- **Description of the task**
Where a line of the records contains the word "moved", show that line.

- **Material for this exercise**
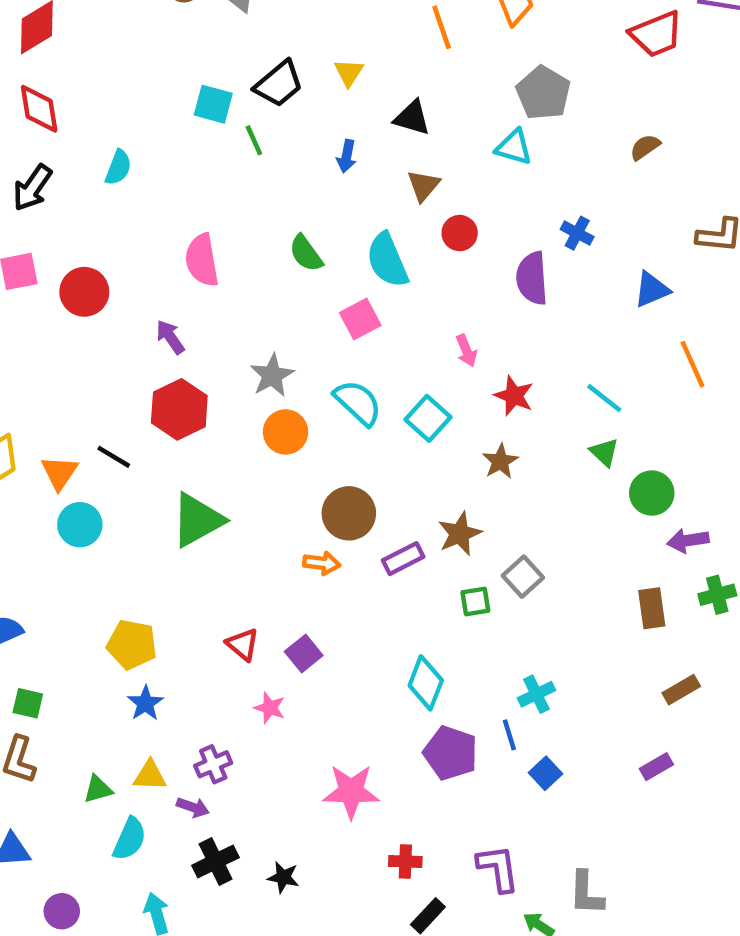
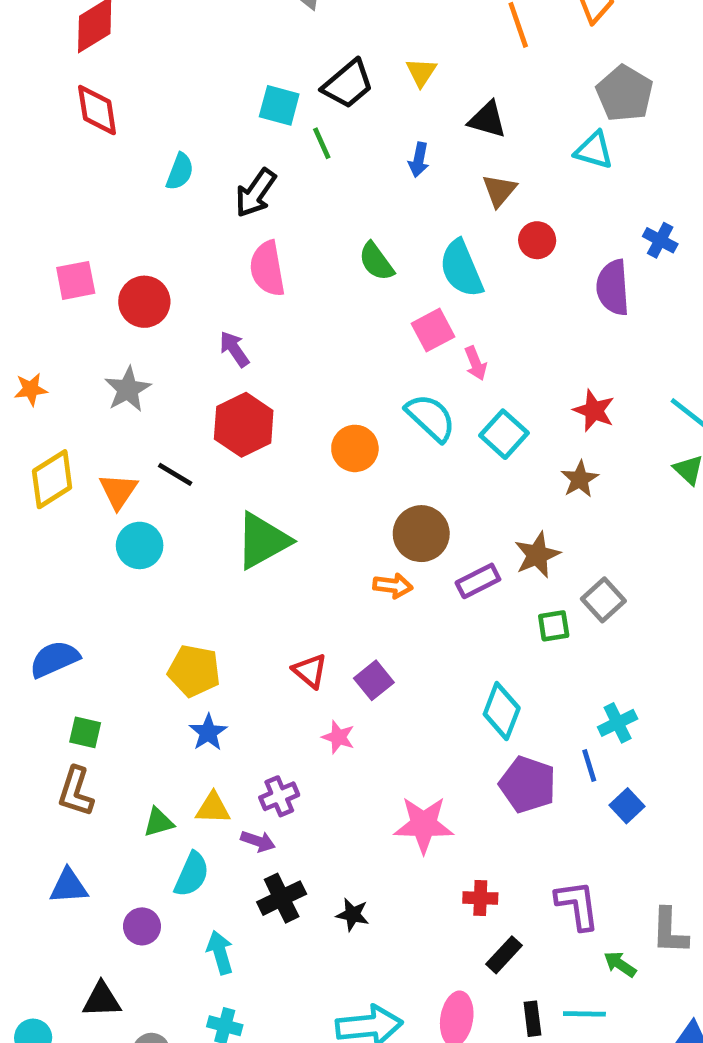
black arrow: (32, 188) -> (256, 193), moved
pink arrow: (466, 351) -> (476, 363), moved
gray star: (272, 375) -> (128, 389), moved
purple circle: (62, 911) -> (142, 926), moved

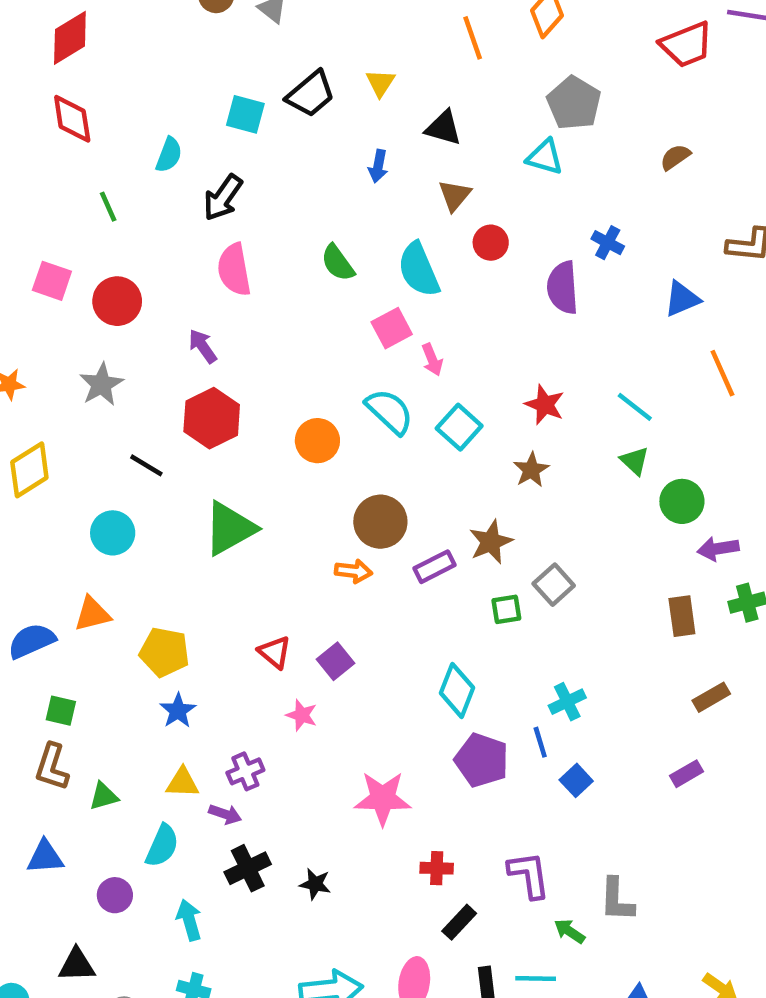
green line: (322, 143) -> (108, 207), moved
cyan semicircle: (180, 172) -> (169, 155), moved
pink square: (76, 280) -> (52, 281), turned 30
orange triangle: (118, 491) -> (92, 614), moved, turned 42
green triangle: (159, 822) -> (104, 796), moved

- **Answer section**
black arrow: (32, 188) -> (256, 193), moved
pink arrow: (466, 351) -> (476, 363), moved
gray star: (272, 375) -> (128, 389), moved
purple circle: (62, 911) -> (142, 926), moved
green line: (322, 143) -> (108, 207), moved
cyan semicircle: (180, 172) -> (169, 155), moved
orange triangle: (118, 491) -> (92, 614), moved, turned 42
green triangle: (159, 822) -> (104, 796), moved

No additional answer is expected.